Task requirements: Return each line below holding the string "resized".

---- Available data

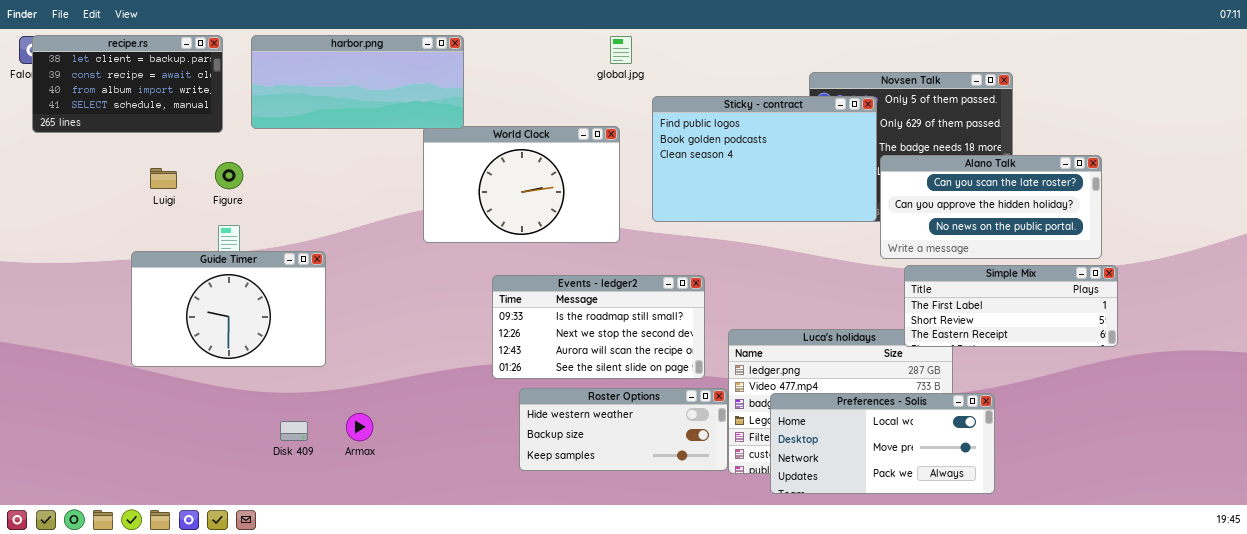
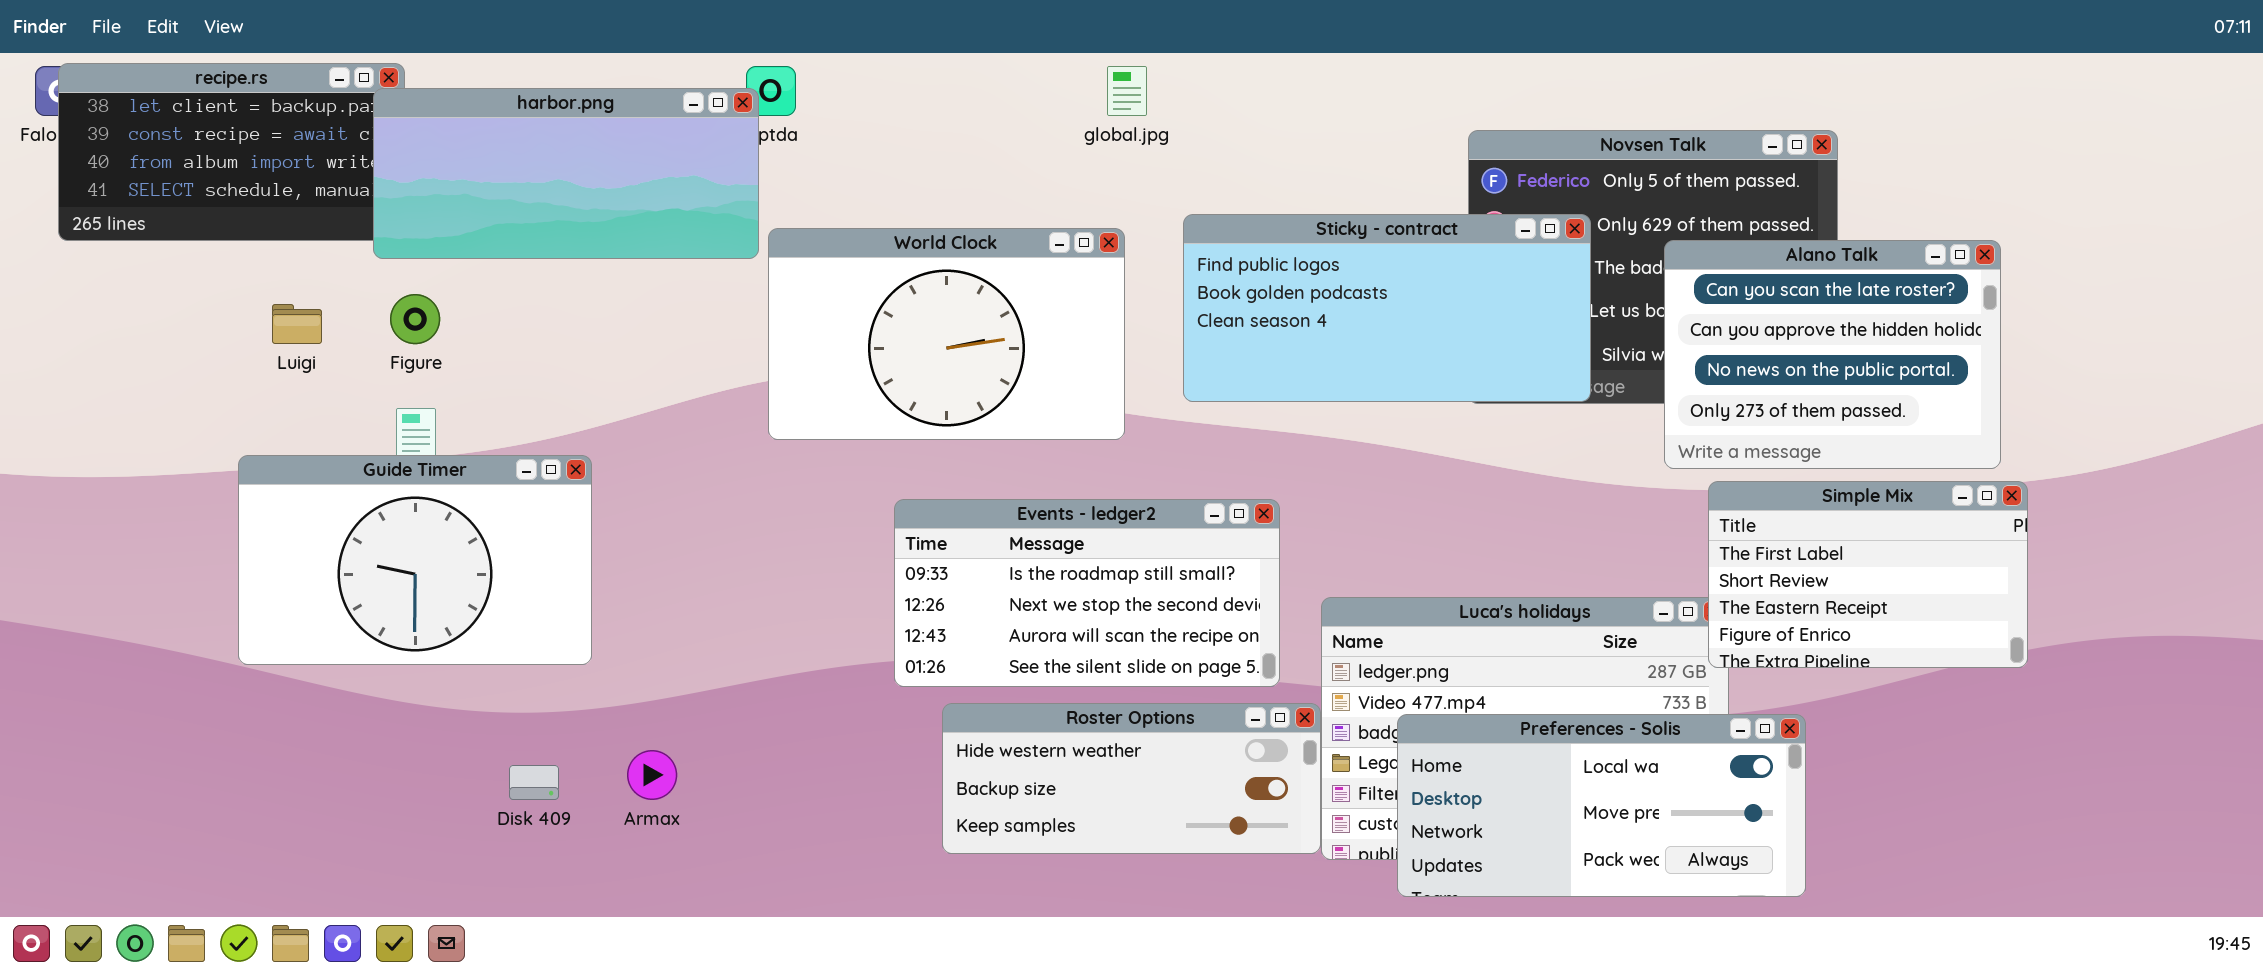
harbor.png: [251,35,464,129] -> [373,88,759,259], moved
Sticky - contract: [652,96,877,222] -> [1183,214,1591,402], resized
Alano Talk: [880,155,1102,259] -> [1664,240,2001,469], resized
Simple Mix: [904,265,1118,347] -> [1708,481,2028,668], resized

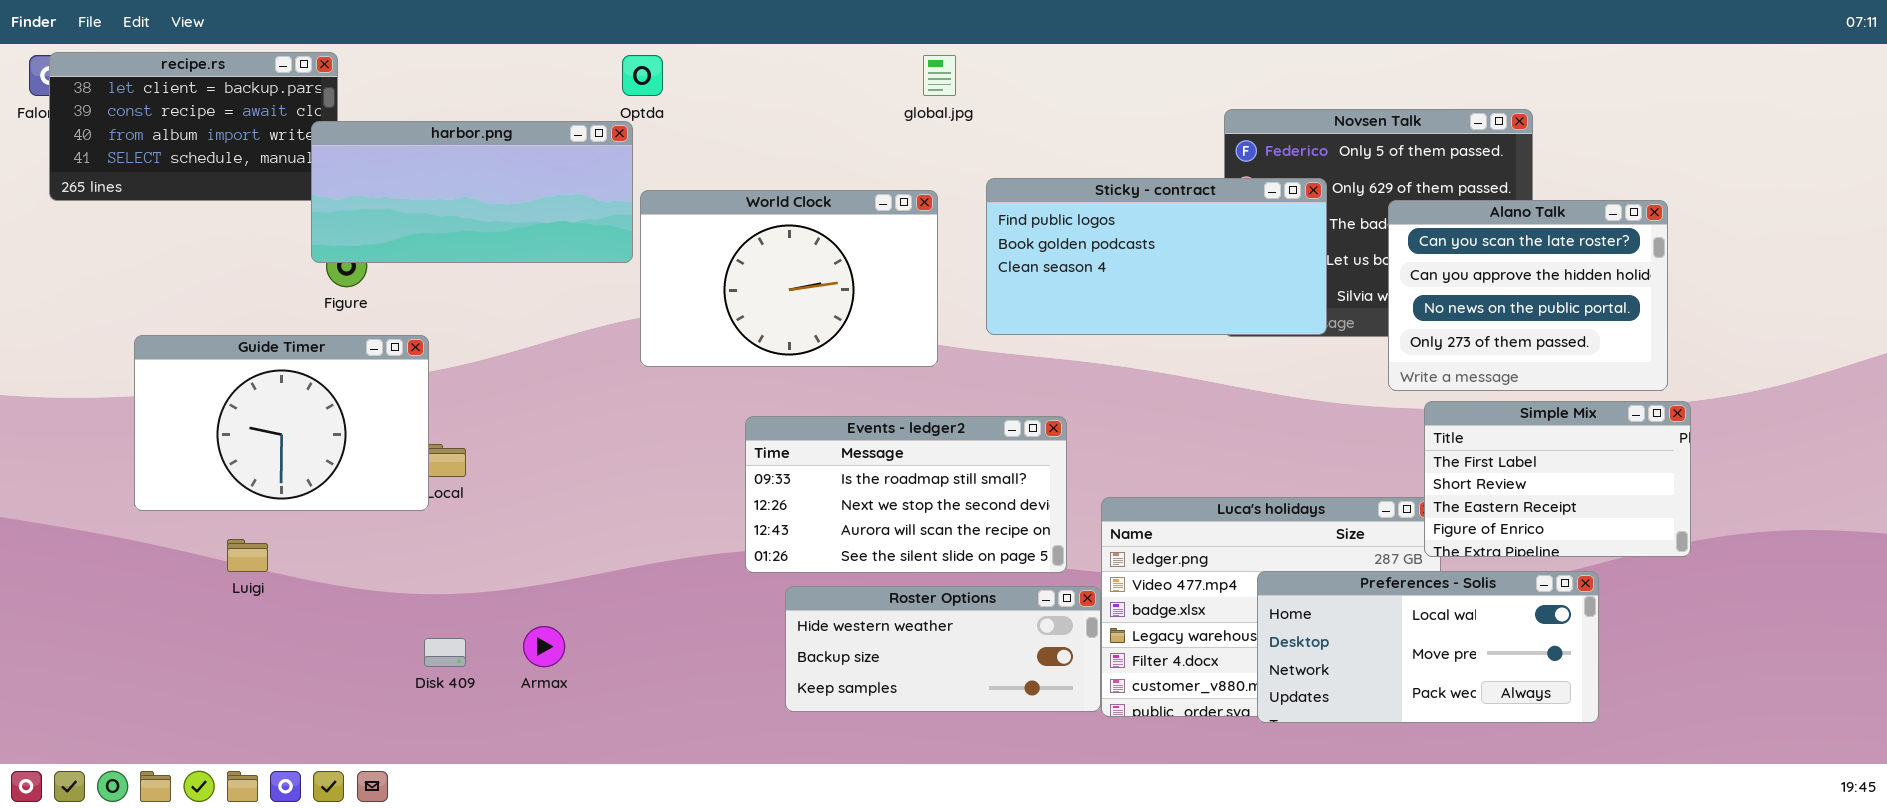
harbor.png: [373,88,759,259] -> [311,121,633,263], moved
Luigi: [272,304,322,344] -> [227,539,268,572], moved
Guide Timer: [238,455,592,665] -> [134,335,429,511], moved
Preferences - Solis: [1397,714,1806,897] -> [1257,571,1599,723], moved

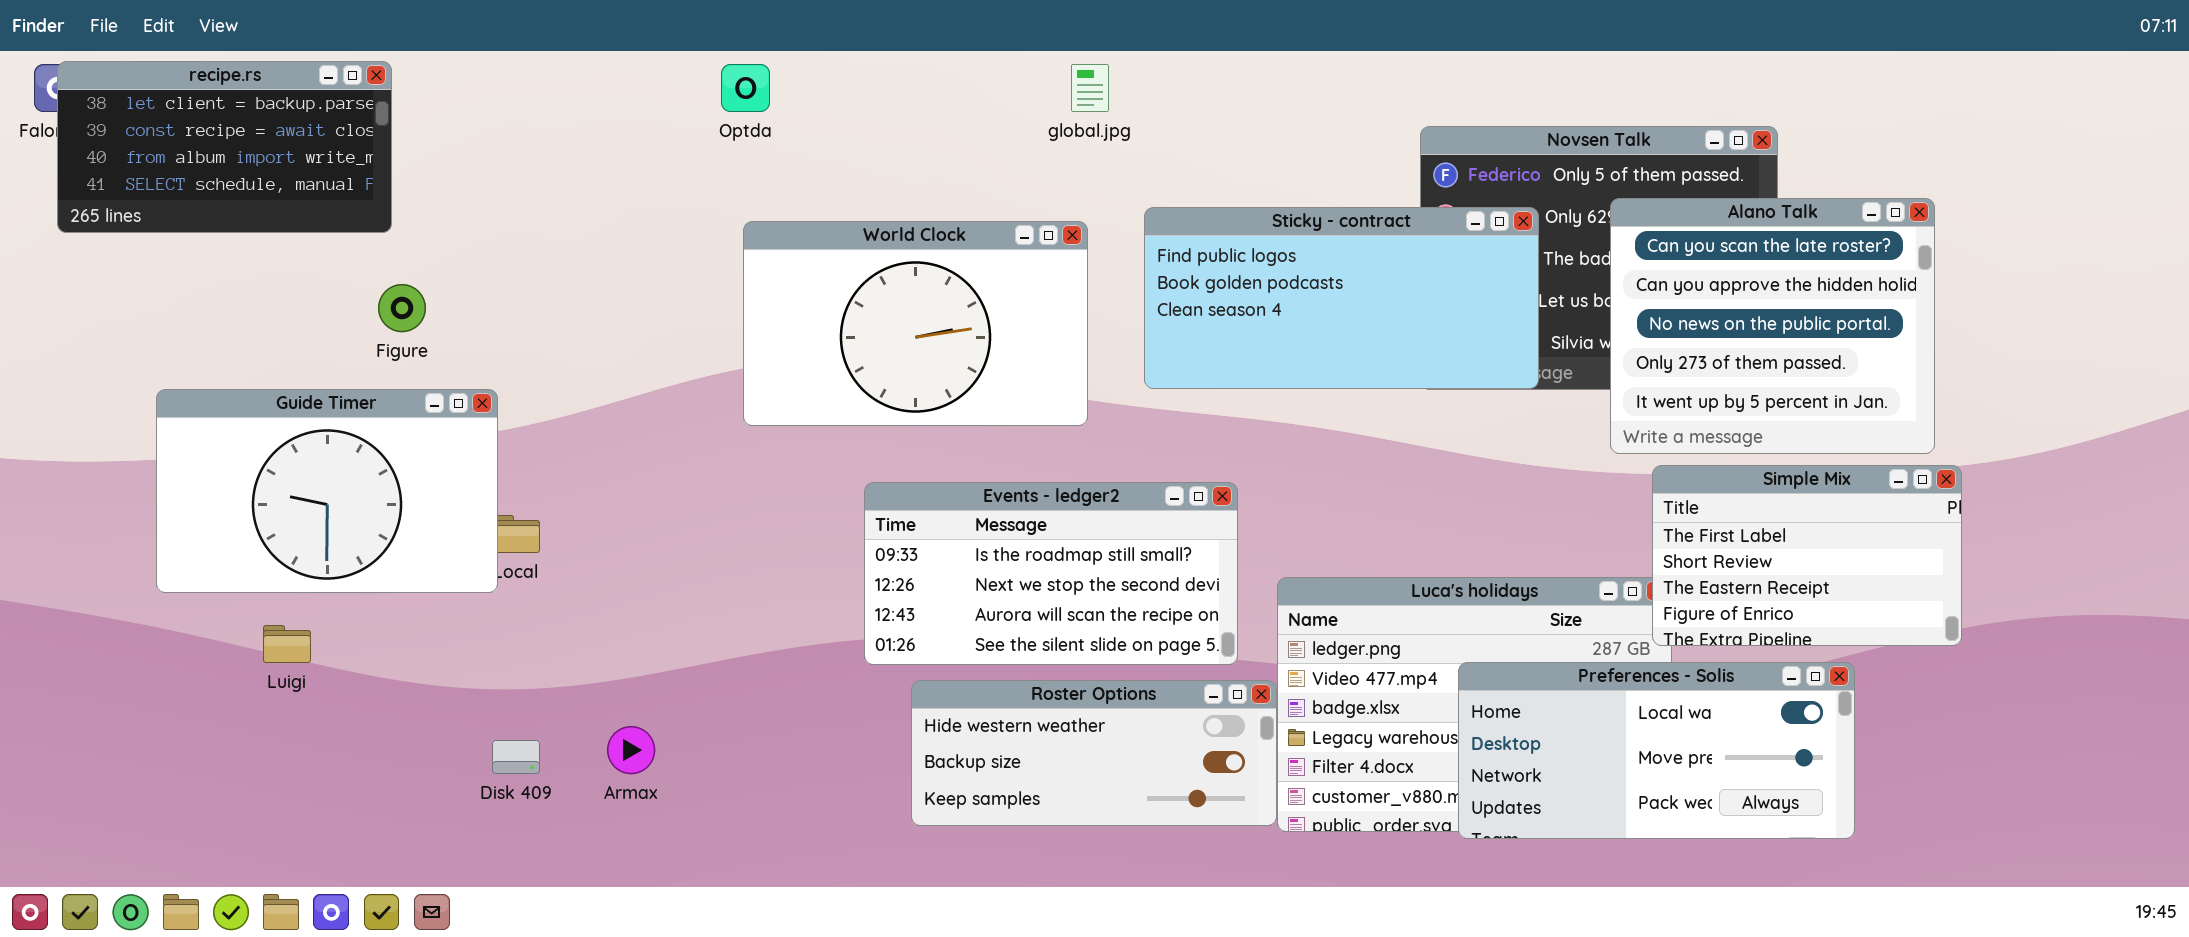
harbor.png: [311,121,633,263] -> none, closed
Alano Talk: [1388,200,1668,391] -> [1610,198,1935,454], resized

--------

Output for this exercise:
Sticky - contract: [652,96,877,222] -> [1183,214,1591,402], resized
Alano Talk: [880,155,1102,259] -> [1664,240,2001,469], resized
Simple Mix: [904,265,1118,347] -> [1708,481,2028,668], resized
Alano Talk: [1388,200,1668,391] -> [1610,198,1935,454], resized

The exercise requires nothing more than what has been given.